*** Opening DATA UNDER STUDY ***

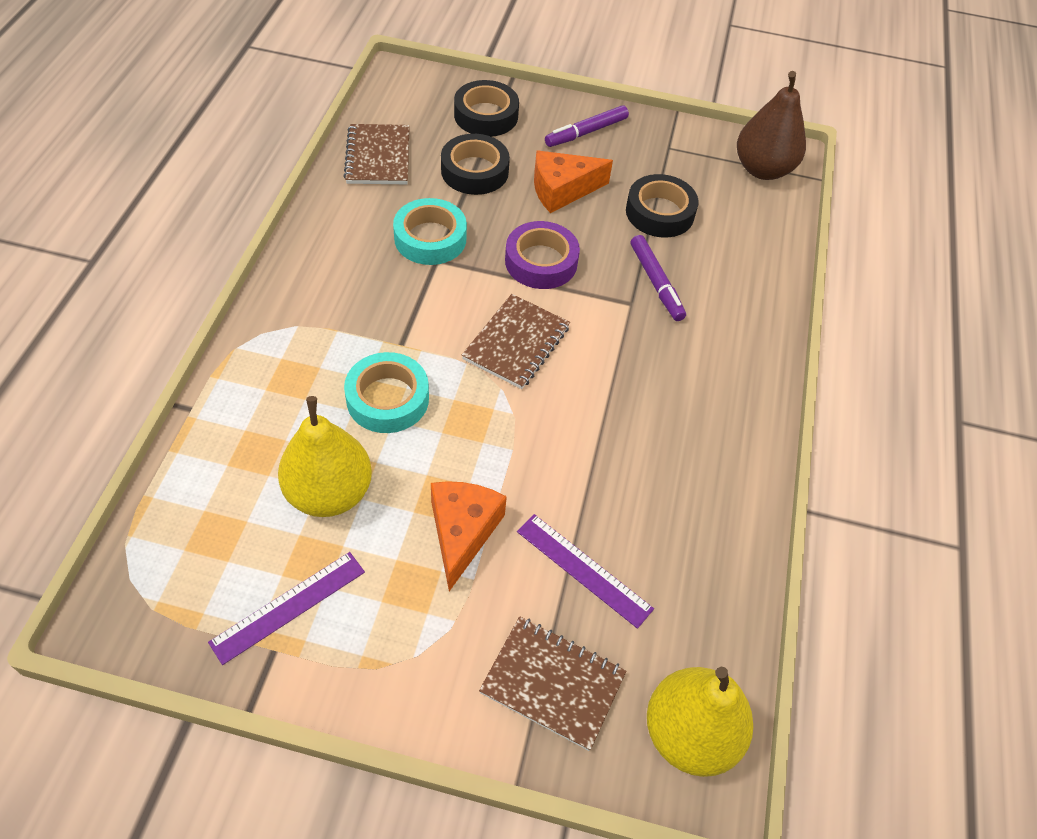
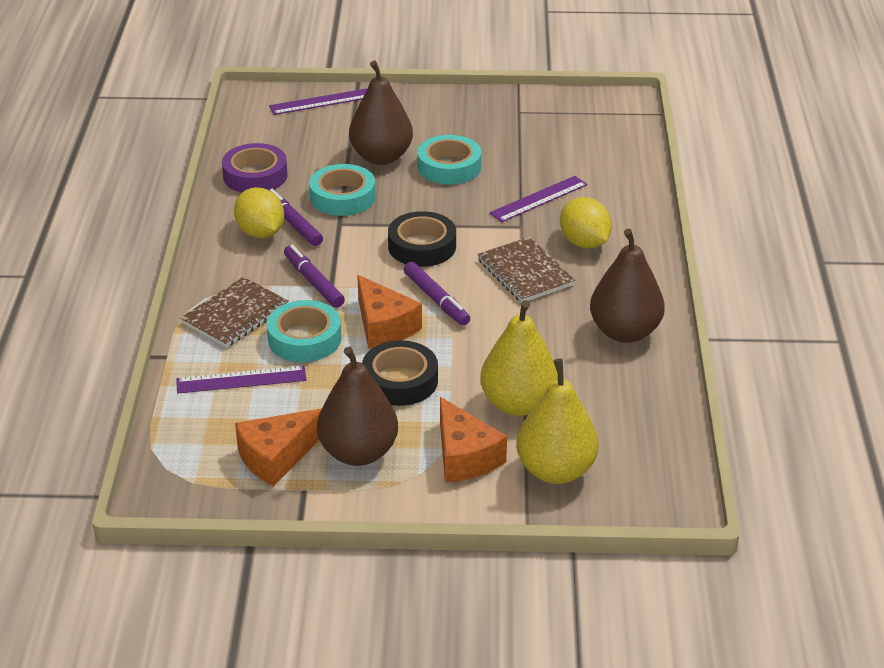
black tape: 3 -> 2
brown notebook: 3 -> 2
brown pear: 1 -> 3
orange cheese: 2 -> 3
purple marker: 2 -> 3
purple ruler: 2 -> 3
turquoise tape: 2 -> 3
yellow lemon: 0 -> 2

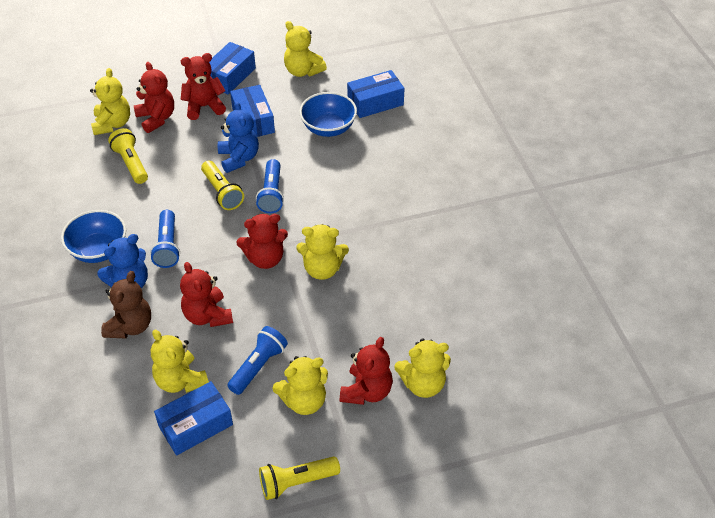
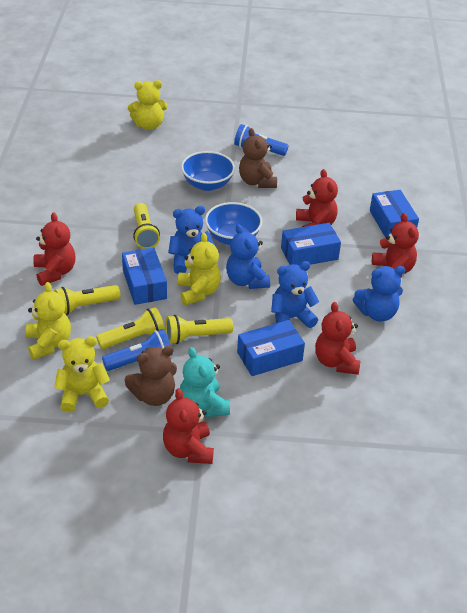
blue flashlight: 3 -> 2
blue teddy bear: 2 -> 4
brown teddy bear: 1 -> 2
turquoise teddy bear: 0 -> 1
yellow flashlight: 3 -> 4
yellow teddy bear: 6 -> 4

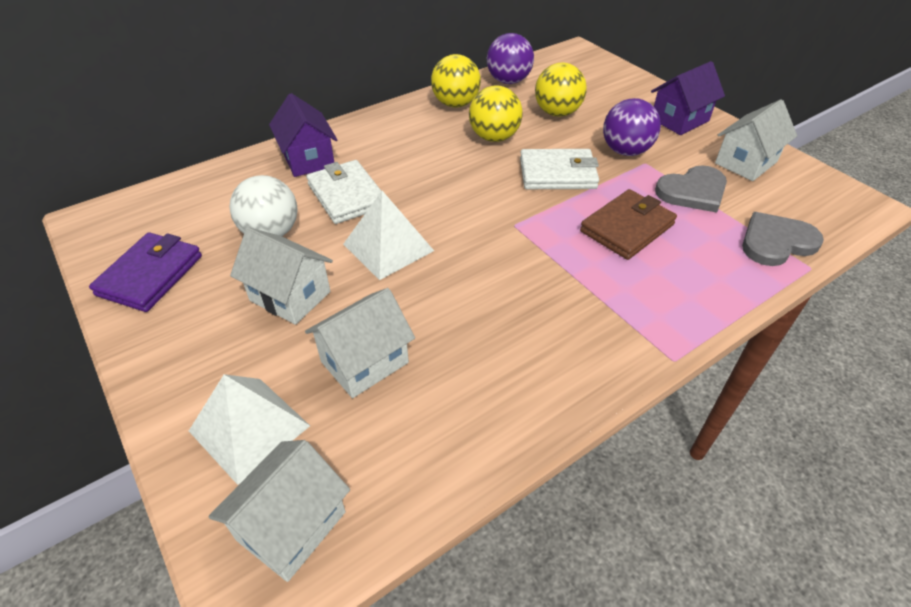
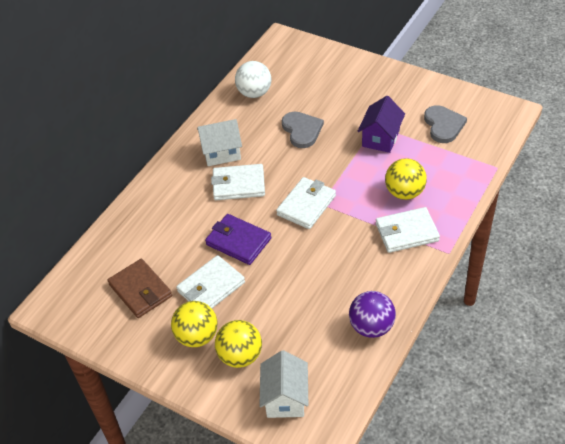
purple ball: 2 -> 1
purple house: 2 -> 1
white house: 4 -> 2
white pyramid: 2 -> 0
white wallet: 2 -> 4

*** Closing DATA UNDER STUDY ***

EXERCISE PROMPT:
Number of lines with the string "bear" in the data above: report this figure and nothing more.

ANSWER BELOW:
4